Task statement:
Pull out every line of the items below that contains the string "kern", copying each line in full. Case counts.

== Extracted data ==

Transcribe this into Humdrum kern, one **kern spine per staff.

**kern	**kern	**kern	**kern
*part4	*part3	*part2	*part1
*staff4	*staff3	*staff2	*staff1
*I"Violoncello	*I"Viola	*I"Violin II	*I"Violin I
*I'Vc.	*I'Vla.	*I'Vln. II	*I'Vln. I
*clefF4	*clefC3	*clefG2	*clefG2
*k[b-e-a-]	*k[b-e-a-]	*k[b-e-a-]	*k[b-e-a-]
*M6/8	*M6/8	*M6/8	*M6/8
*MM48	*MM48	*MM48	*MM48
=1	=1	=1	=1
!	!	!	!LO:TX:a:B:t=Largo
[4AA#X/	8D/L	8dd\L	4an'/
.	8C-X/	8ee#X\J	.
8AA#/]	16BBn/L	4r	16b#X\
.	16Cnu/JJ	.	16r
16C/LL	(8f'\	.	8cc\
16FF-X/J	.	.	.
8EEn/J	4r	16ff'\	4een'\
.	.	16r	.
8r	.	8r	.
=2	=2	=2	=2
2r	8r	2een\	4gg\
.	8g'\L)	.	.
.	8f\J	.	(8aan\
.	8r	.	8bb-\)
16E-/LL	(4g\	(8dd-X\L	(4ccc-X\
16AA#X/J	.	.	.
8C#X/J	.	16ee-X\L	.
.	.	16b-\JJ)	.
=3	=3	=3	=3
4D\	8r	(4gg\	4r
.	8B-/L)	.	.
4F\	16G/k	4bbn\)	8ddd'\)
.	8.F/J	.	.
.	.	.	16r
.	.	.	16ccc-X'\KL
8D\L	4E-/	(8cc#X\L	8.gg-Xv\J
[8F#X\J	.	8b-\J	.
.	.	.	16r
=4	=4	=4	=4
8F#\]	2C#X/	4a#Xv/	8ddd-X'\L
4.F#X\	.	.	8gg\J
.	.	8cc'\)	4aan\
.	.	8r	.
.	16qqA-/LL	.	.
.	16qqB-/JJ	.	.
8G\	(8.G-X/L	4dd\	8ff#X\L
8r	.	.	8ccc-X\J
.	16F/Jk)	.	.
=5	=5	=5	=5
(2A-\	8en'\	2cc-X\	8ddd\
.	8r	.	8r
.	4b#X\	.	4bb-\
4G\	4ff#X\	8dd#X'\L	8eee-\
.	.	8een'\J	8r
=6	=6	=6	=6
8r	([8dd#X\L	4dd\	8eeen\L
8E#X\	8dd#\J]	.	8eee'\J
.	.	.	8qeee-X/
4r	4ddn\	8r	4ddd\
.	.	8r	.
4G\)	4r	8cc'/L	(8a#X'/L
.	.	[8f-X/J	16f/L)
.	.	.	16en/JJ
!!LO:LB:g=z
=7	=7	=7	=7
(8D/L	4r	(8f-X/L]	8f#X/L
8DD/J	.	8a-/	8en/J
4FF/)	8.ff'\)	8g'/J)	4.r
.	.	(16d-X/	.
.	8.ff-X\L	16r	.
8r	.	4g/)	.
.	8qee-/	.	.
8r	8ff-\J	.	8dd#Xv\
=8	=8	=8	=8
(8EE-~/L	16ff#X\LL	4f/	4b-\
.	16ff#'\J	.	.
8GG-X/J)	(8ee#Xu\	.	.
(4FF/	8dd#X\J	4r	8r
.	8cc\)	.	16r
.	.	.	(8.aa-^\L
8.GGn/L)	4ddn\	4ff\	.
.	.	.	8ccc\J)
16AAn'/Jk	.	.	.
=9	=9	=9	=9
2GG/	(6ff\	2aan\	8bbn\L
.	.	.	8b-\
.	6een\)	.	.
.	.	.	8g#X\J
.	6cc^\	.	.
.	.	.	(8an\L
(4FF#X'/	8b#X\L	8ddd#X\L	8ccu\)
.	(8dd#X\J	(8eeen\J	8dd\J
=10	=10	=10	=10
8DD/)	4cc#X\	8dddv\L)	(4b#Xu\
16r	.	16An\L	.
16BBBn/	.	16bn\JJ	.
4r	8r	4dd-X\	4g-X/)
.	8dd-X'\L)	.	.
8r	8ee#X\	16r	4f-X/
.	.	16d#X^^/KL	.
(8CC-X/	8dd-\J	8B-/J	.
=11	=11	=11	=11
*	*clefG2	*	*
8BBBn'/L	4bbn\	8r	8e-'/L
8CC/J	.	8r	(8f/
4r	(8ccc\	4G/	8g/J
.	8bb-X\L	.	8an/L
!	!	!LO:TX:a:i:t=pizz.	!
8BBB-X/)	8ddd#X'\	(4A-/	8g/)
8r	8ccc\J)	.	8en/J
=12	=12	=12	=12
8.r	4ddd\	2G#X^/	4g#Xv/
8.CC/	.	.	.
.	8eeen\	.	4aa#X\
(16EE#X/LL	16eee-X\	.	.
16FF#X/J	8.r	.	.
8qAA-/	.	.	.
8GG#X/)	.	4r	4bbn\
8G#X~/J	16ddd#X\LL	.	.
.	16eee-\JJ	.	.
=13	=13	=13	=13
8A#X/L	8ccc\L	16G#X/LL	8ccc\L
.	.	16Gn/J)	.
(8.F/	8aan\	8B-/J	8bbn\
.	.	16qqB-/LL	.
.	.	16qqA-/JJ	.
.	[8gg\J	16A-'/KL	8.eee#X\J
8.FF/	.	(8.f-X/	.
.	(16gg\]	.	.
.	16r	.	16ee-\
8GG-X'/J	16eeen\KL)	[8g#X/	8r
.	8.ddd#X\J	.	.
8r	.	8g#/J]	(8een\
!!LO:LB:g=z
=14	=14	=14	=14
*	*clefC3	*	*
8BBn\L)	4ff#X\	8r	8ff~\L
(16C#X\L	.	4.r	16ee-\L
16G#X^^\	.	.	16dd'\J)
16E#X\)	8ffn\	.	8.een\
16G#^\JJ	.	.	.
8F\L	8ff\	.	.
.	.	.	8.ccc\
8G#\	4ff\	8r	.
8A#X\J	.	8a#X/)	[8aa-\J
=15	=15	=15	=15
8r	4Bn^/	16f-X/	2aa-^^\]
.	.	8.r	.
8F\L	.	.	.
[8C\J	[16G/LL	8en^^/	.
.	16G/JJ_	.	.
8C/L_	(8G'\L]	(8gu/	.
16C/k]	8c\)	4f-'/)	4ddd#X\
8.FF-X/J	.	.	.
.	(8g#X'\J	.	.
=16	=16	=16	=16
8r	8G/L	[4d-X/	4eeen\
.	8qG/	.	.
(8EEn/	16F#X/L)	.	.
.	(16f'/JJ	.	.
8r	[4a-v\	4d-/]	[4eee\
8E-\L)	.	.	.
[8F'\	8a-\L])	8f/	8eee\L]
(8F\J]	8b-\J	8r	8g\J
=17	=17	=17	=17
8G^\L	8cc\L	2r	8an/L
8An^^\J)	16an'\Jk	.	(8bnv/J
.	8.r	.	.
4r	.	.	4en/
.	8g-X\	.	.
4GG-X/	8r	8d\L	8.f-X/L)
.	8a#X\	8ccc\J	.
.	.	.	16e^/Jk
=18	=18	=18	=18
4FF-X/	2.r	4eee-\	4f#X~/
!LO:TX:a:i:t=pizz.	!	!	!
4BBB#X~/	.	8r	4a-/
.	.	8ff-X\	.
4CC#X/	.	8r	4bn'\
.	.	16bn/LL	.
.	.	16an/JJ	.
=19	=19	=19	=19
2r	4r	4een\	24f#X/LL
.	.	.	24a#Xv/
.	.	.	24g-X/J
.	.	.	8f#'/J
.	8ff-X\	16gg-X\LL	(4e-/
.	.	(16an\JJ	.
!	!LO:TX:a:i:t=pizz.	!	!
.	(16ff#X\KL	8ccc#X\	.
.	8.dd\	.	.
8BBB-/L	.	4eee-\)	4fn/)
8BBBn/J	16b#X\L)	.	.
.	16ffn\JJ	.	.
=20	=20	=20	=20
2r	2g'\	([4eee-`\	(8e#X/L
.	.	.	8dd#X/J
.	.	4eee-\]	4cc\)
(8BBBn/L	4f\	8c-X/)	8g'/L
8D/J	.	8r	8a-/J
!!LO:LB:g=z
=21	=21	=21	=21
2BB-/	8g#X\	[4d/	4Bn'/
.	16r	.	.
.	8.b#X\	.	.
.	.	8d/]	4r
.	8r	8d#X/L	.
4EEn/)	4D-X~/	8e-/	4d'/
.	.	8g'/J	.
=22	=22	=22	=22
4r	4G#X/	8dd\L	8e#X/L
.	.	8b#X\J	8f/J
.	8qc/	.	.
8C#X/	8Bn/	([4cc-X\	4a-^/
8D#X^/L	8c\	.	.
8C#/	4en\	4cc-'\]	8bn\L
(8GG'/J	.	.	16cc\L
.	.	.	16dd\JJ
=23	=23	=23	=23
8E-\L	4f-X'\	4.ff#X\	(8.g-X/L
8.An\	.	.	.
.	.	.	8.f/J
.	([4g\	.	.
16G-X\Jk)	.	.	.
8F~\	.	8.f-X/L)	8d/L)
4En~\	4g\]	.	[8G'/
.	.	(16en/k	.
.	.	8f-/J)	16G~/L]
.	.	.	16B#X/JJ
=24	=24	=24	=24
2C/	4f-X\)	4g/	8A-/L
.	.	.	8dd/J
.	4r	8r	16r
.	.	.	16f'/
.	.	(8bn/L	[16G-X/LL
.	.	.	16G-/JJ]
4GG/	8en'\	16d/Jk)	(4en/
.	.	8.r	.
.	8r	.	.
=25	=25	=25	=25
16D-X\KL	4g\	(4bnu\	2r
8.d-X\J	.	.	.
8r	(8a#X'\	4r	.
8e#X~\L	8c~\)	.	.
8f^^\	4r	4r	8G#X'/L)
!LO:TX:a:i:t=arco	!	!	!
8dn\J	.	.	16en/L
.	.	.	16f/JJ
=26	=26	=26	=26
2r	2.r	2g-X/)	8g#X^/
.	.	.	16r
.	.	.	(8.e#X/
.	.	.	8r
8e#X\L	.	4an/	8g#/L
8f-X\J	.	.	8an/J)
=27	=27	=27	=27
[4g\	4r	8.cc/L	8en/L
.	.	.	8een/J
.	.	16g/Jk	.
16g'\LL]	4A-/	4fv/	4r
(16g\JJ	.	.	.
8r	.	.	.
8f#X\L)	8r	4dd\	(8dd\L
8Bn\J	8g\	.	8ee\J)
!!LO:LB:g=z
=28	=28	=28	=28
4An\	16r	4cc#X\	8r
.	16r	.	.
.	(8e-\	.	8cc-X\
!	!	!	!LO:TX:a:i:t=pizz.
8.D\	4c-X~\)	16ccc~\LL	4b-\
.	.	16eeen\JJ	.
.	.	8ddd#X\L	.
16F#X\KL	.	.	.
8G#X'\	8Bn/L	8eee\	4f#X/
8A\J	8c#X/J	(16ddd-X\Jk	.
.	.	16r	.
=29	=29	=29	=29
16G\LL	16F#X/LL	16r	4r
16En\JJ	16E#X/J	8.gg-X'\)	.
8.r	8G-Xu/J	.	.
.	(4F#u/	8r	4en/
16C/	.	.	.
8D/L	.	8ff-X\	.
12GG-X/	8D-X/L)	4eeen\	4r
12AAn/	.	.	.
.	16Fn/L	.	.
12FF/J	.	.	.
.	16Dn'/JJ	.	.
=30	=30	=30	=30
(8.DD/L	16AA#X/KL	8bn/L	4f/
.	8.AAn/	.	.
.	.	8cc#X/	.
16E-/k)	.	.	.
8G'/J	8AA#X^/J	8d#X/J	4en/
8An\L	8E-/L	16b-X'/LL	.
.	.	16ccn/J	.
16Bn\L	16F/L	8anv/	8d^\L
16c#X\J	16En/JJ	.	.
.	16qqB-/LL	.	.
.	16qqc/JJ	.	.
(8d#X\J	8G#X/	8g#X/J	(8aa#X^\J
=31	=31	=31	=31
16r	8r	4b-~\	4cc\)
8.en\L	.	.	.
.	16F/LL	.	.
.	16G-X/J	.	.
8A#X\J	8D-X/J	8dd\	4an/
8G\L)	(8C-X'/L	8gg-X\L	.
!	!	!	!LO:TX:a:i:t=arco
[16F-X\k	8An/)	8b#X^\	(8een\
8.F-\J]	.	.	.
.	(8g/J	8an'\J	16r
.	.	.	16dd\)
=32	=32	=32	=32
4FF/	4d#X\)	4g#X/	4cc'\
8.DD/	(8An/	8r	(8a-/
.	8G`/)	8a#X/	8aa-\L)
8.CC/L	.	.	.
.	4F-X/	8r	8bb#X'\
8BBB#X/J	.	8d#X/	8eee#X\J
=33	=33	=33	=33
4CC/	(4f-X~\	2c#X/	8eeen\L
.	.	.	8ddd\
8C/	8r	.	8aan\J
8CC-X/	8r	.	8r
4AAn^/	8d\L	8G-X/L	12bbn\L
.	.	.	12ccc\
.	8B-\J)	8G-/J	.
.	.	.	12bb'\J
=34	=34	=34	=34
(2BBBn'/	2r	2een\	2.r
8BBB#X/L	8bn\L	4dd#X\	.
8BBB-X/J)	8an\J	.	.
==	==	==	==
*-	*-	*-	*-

===

Reply to the task:
Transcribe this into Humdrum kern, one **kern spine per staff.
**kern	**kern	**kern	**kern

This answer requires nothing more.